Beginning with the line that contains "BAT1: 1.5V (plus VA, minus GND) -> none" in the material below, print each line exactly until the line that contains "U3: INA180 -> INA139" has been printed, then stop.

AVAILABLE DATA: Begin

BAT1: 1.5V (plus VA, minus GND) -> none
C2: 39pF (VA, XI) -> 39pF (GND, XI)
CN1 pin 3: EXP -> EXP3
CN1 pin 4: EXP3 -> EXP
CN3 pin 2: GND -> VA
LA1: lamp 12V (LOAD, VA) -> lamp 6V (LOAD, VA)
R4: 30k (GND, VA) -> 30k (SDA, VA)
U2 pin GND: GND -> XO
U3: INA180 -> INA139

AVAILABLE DATA: End
AVAILABLE DATA: Begin

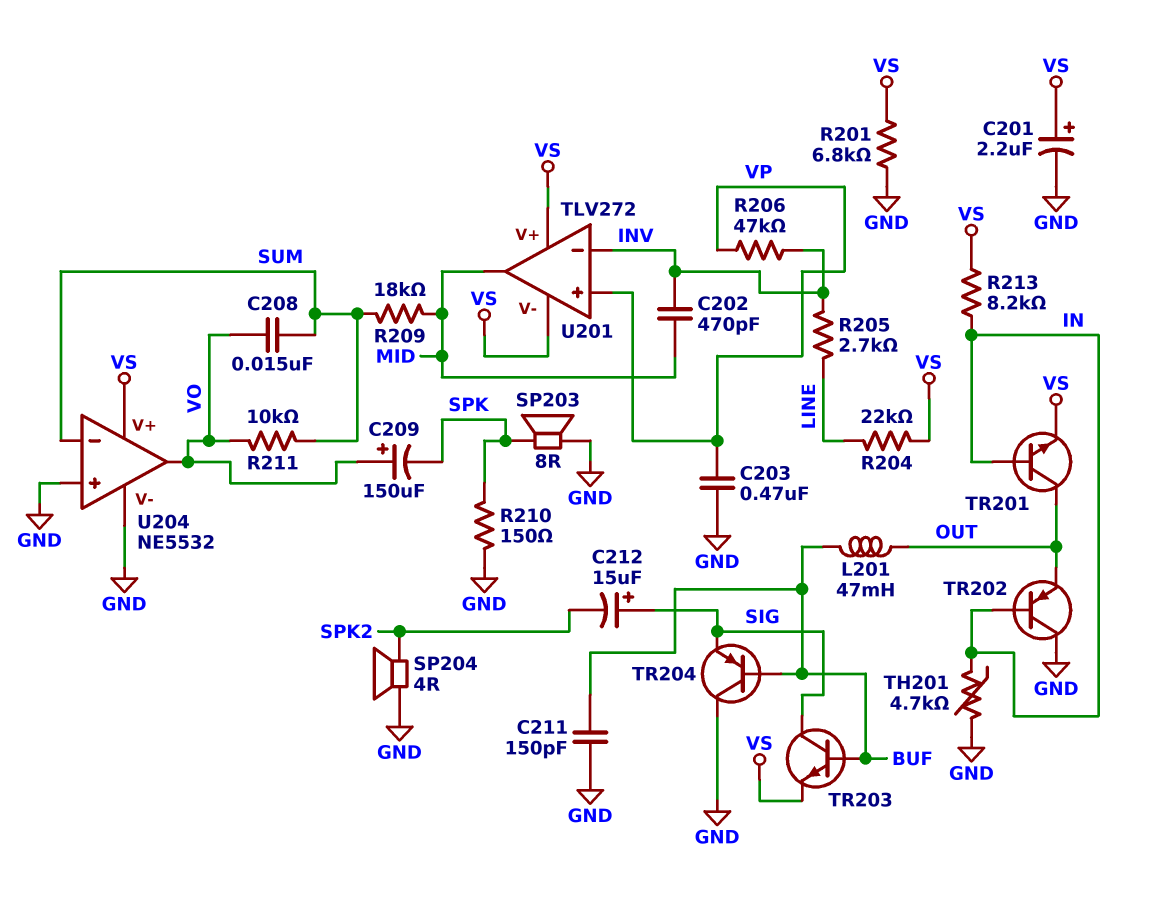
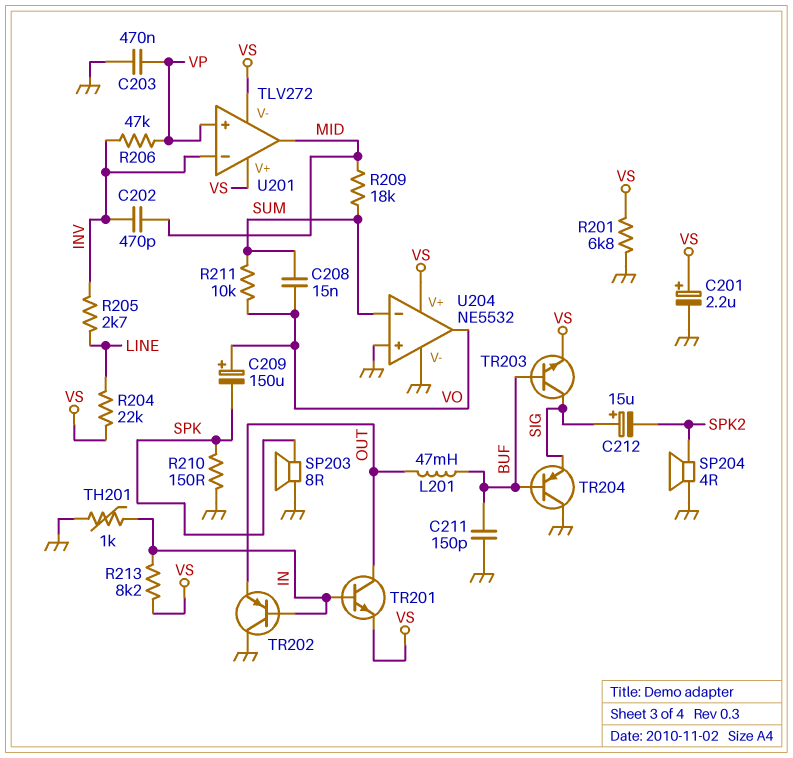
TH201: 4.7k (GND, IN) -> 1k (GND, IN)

AVAILABLE DATA: End
AVAILABLE DATA: Begin

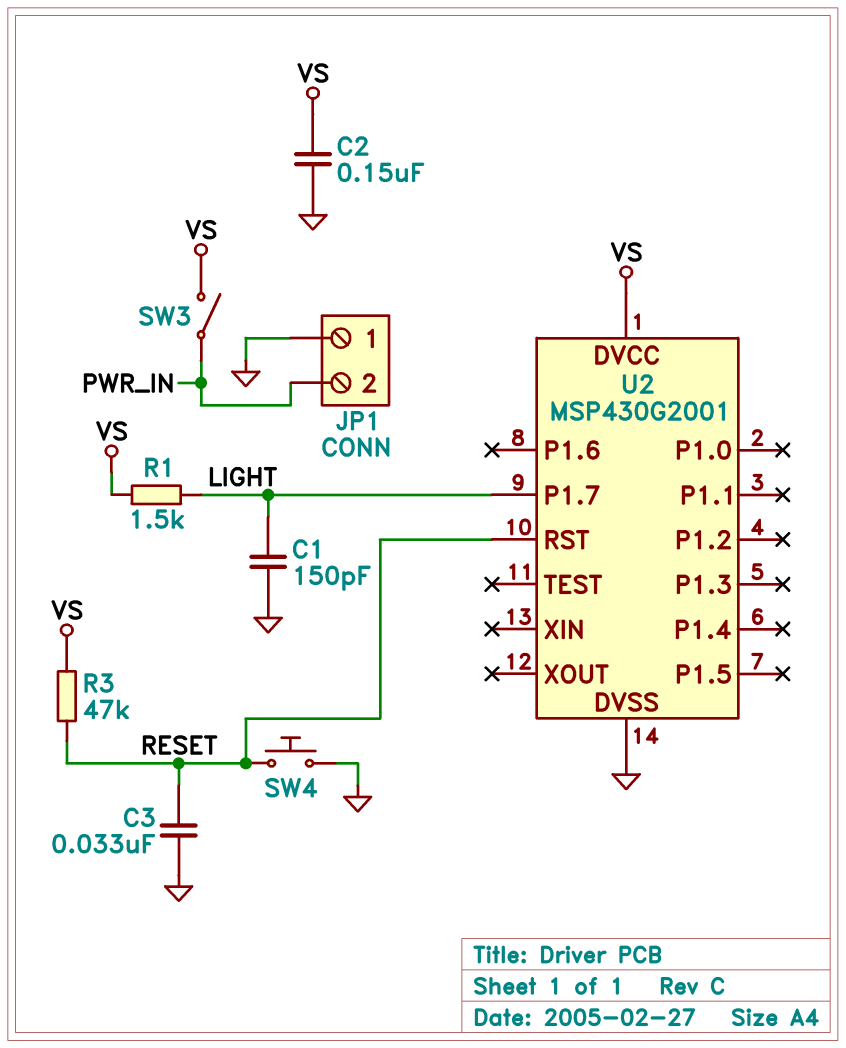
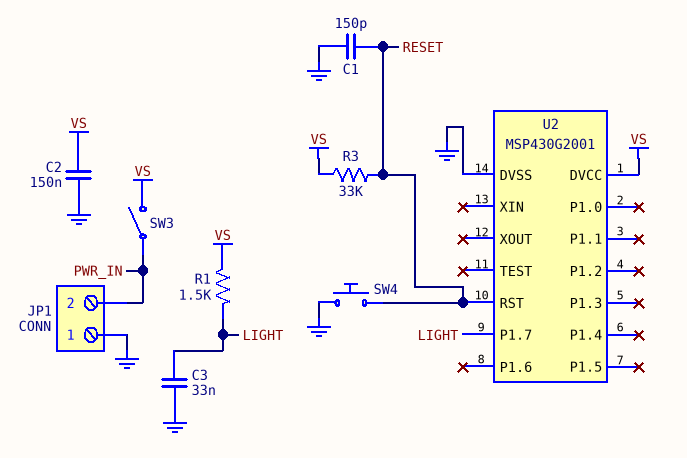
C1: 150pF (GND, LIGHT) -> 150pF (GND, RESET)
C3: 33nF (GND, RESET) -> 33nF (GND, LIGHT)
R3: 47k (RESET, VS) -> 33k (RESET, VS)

AVAILABLE DATA: End

* ANSWER BOX *
BAT1: 1.5V (plus VA, minus GND) -> none
C2: 39pF (VA, XI) -> 39pF (GND, XI)
CN1 pin 3: EXP -> EXP3
CN1 pin 4: EXP3 -> EXP
CN3 pin 2: GND -> VA
LA1: lamp 12V (LOAD, VA) -> lamp 6V (LOAD, VA)
R4: 30k (GND, VA) -> 30k (SDA, VA)
U2 pin GND: GND -> XO
U3: INA180 -> INA139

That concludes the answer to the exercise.